_Task goal_
Restate the entries below exactly, and keep all images out of the answer.

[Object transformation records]
═══

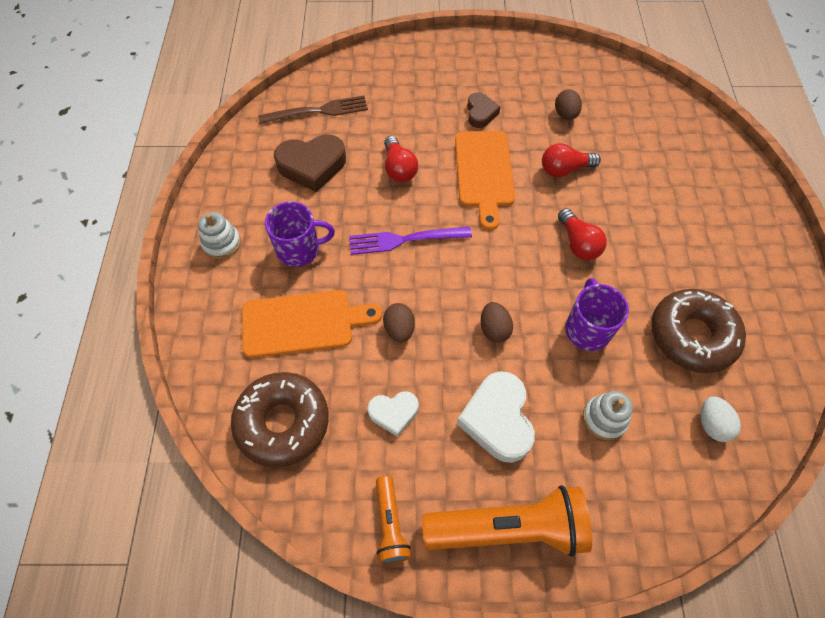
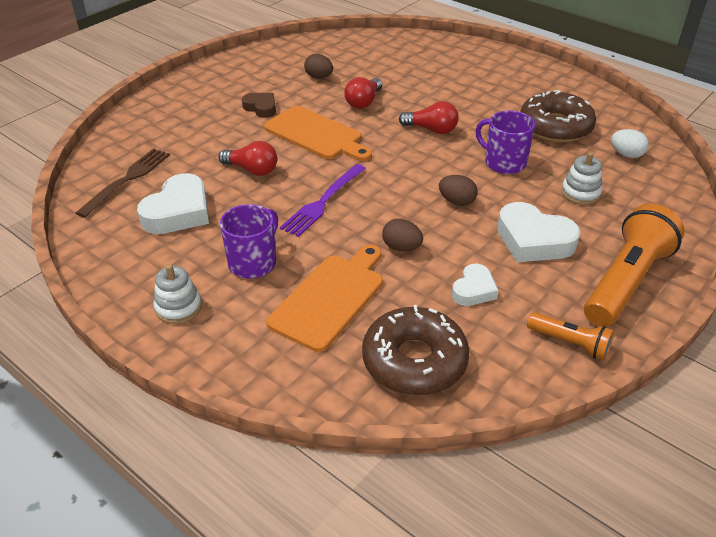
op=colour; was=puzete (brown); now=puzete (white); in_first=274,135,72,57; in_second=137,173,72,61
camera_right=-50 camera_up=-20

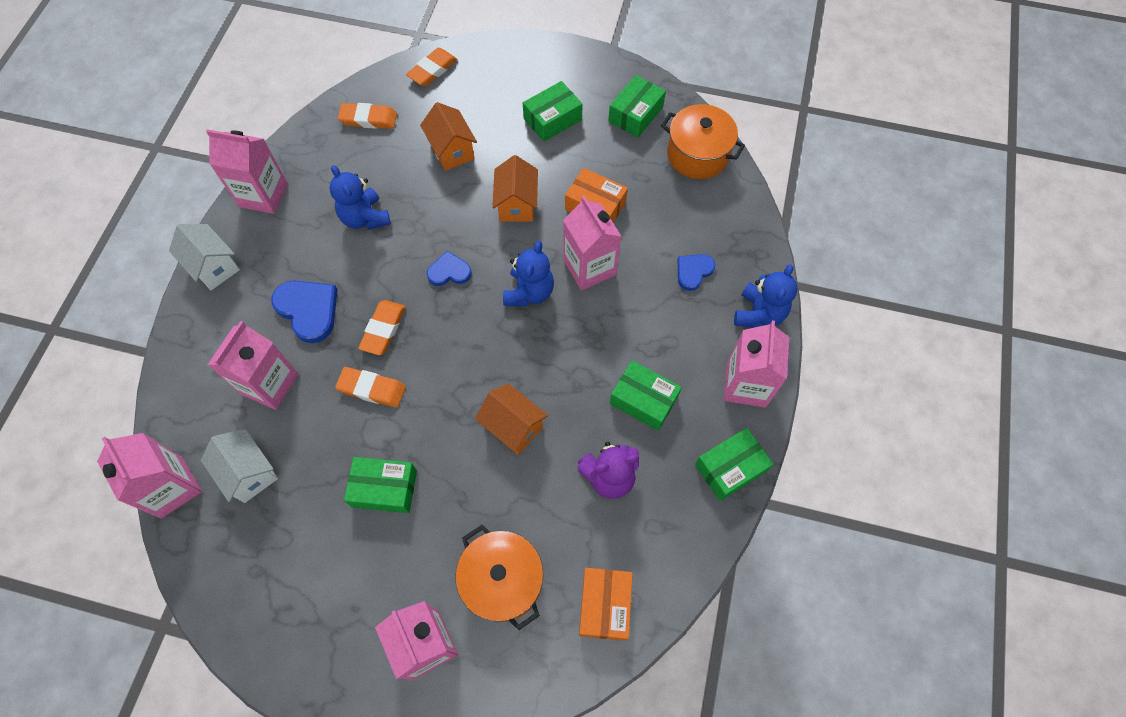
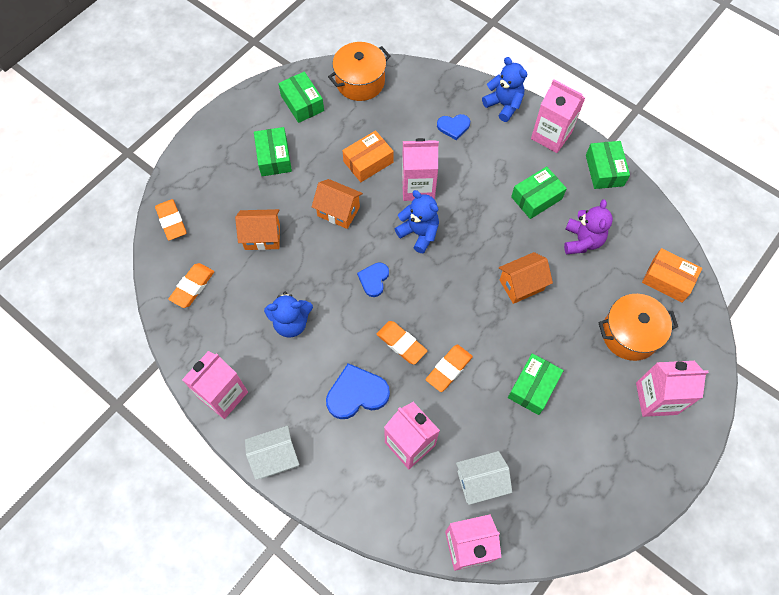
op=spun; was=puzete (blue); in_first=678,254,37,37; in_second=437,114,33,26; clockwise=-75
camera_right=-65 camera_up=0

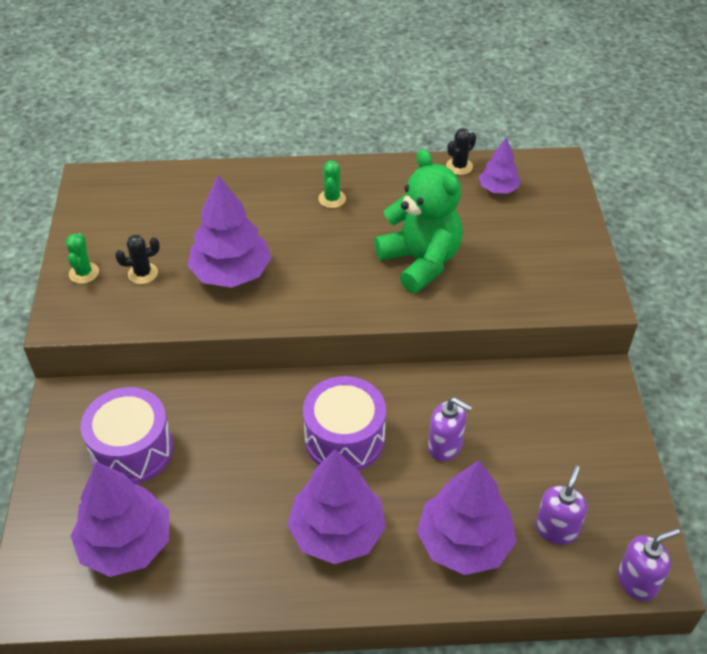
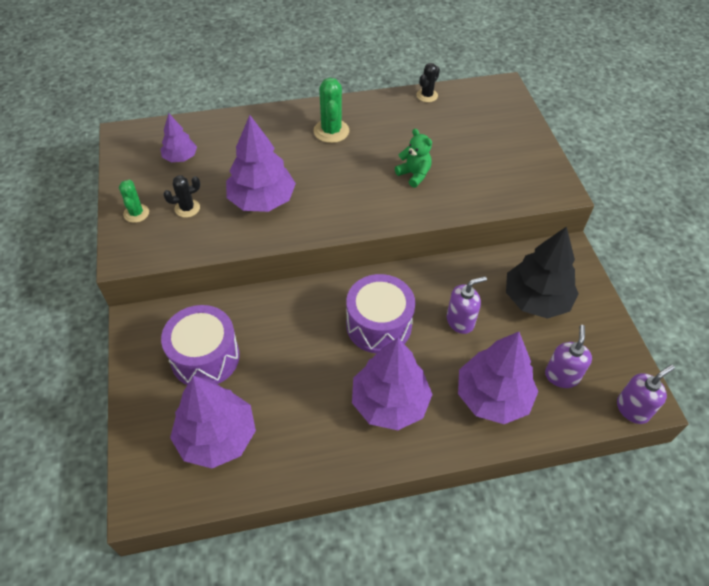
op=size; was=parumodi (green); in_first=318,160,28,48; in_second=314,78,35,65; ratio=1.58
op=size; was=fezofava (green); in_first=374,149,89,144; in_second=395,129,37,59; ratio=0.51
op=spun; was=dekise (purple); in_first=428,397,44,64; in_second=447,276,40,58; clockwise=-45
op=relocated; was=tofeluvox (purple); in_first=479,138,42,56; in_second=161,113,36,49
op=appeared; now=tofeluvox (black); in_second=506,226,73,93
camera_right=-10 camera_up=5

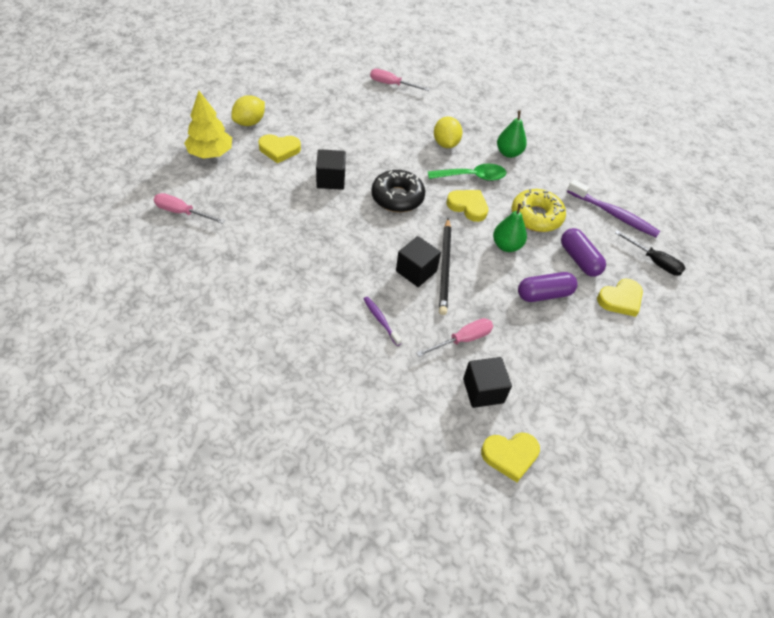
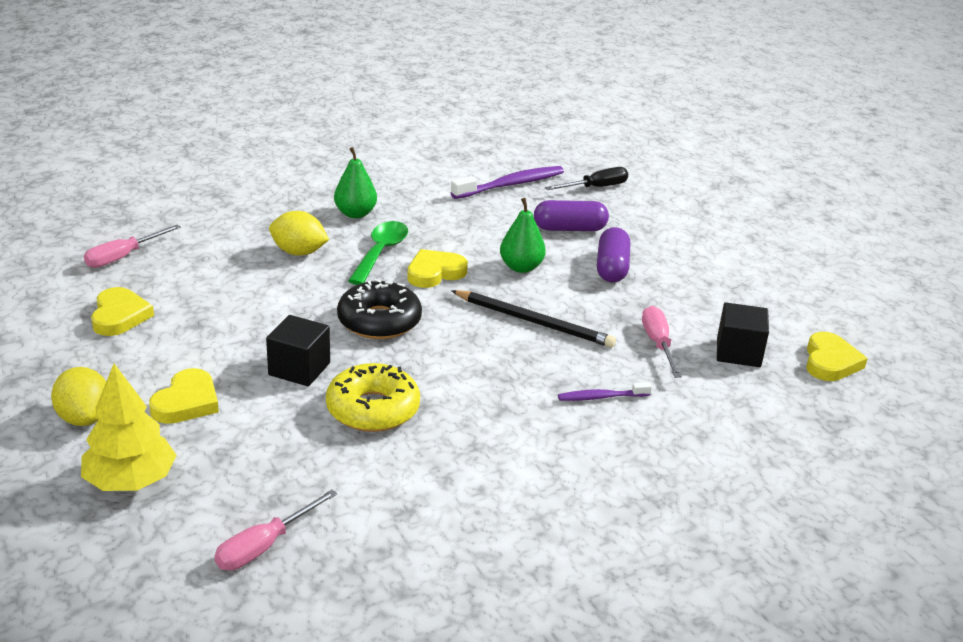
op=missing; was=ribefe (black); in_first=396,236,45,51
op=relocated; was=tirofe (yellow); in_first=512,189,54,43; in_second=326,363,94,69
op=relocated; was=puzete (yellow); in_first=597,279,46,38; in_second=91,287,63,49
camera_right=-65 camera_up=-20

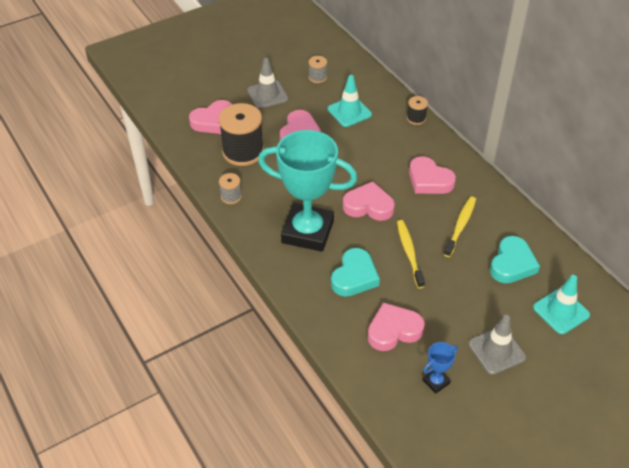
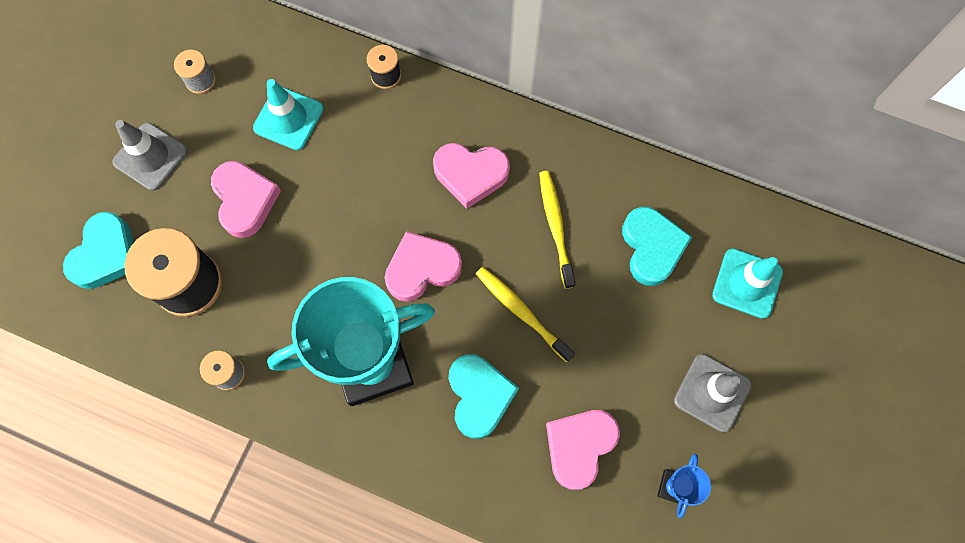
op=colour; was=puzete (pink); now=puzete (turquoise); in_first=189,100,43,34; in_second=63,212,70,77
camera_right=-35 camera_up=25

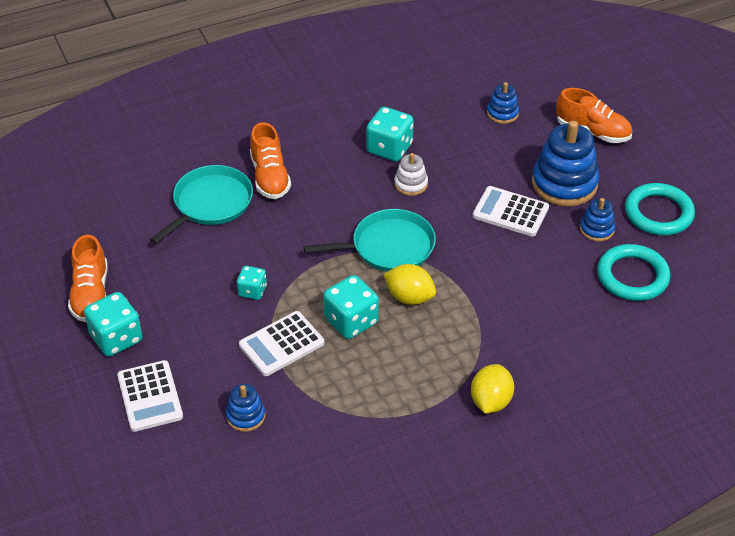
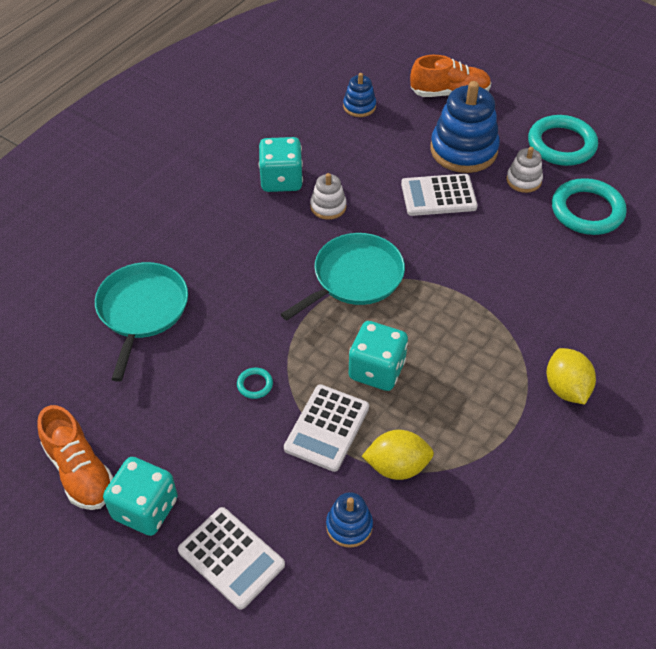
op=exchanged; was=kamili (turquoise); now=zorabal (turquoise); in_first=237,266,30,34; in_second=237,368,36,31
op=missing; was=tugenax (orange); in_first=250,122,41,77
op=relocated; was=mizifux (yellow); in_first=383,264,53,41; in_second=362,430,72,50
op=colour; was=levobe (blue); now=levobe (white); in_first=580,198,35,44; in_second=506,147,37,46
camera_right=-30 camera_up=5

═══

_Expected answer_
op=colour; was=puzete (brown); now=puzete (white); in_first=274,135,72,57; in_second=137,173,72,61
camera_right=-50 camera_up=-20

op=spun; was=puzete (blue); in_first=678,254,37,37; in_second=437,114,33,26; clockwise=-75
camera_right=-65 camera_up=0

op=size; was=parumodi (green); in_first=318,160,28,48; in_second=314,78,35,65; ratio=1.58
op=size; was=fezofava (green); in_first=374,149,89,144; in_second=395,129,37,59; ratio=0.51
op=spun; was=dekise (purple); in_first=428,397,44,64; in_second=447,276,40,58; clockwise=-45
op=relocated; was=tofeluvox (purple); in_first=479,138,42,56; in_second=161,113,36,49
op=appeared; now=tofeluvox (black); in_second=506,226,73,93
camera_right=-10 camera_up=5

op=missing; was=ribefe (black); in_first=396,236,45,51
op=relocated; was=tirofe (yellow); in_first=512,189,54,43; in_second=326,363,94,69
op=relocated; was=puzete (yellow); in_first=597,279,46,38; in_second=91,287,63,49
camera_right=-65 camera_up=-20

op=colour; was=puzete (pink); now=puzete (turquoise); in_first=189,100,43,34; in_second=63,212,70,77
camera_right=-35 camera_up=25

op=exchanged; was=kamili (turquoise); now=zorabal (turquoise); in_first=237,266,30,34; in_second=237,368,36,31
op=missing; was=tugenax (orange); in_first=250,122,41,77
op=relocated; was=mizifux (yellow); in_first=383,264,53,41; in_second=362,430,72,50
op=colour; was=levobe (blue); now=levobe (white); in_first=580,198,35,44; in_second=506,147,37,46
camera_right=-30 camera_up=5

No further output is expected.